Source data:
◆ ◆ ◆ ◆ ◆

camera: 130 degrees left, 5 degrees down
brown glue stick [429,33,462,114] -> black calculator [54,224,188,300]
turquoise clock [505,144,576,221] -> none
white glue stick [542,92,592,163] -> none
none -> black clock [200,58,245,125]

◆ ◆ ◆ ◆ ◆

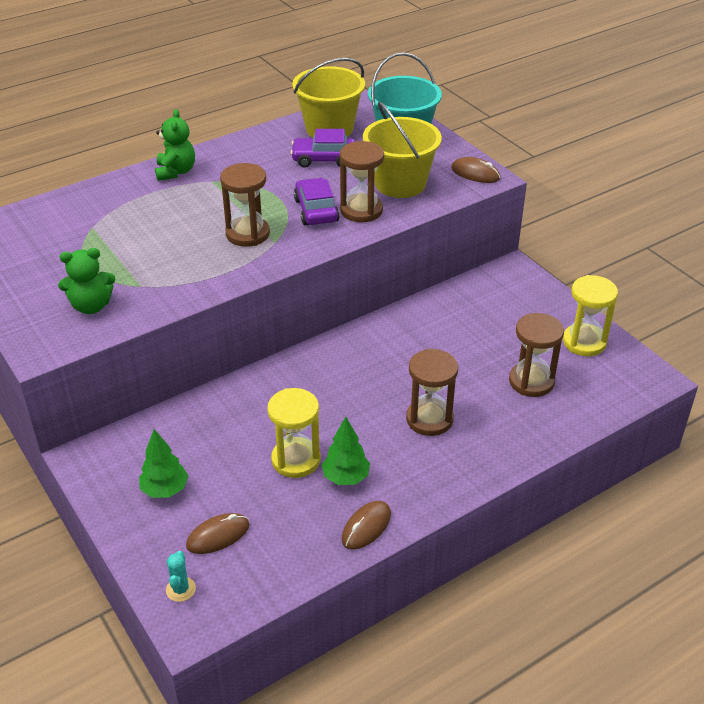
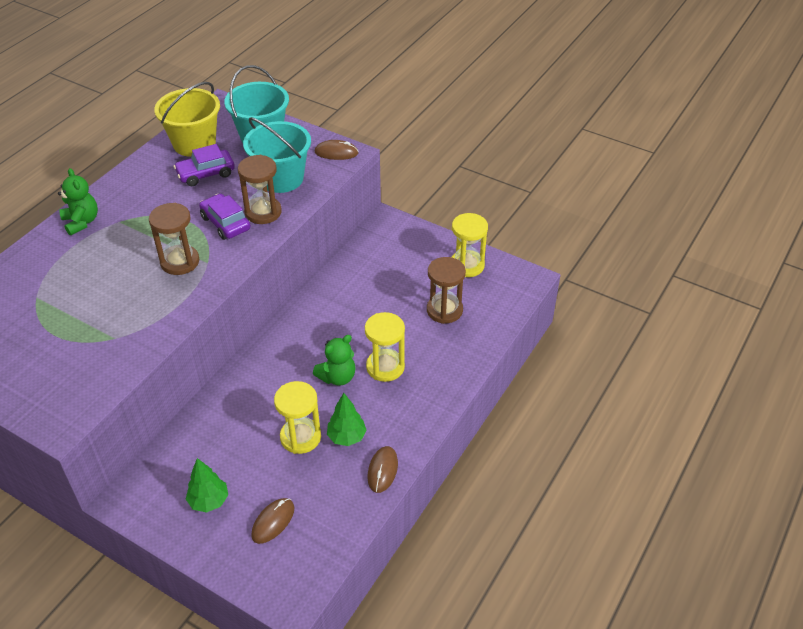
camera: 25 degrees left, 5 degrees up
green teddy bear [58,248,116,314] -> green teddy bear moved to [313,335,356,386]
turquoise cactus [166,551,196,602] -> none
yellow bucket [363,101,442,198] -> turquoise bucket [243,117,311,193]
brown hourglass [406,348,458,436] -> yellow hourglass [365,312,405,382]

◆ ◆ ◆ ◆ ◆

Exercise directions: Retype only the lines above between the line with "turquoise clock [505,144,576,221] -> none" and the line with "none -> black clock [200,58,245,125]", counting those two lines as well, and keep every character as it is.

Result for this task:
turquoise clock [505,144,576,221] -> none
white glue stick [542,92,592,163] -> none
none -> black clock [200,58,245,125]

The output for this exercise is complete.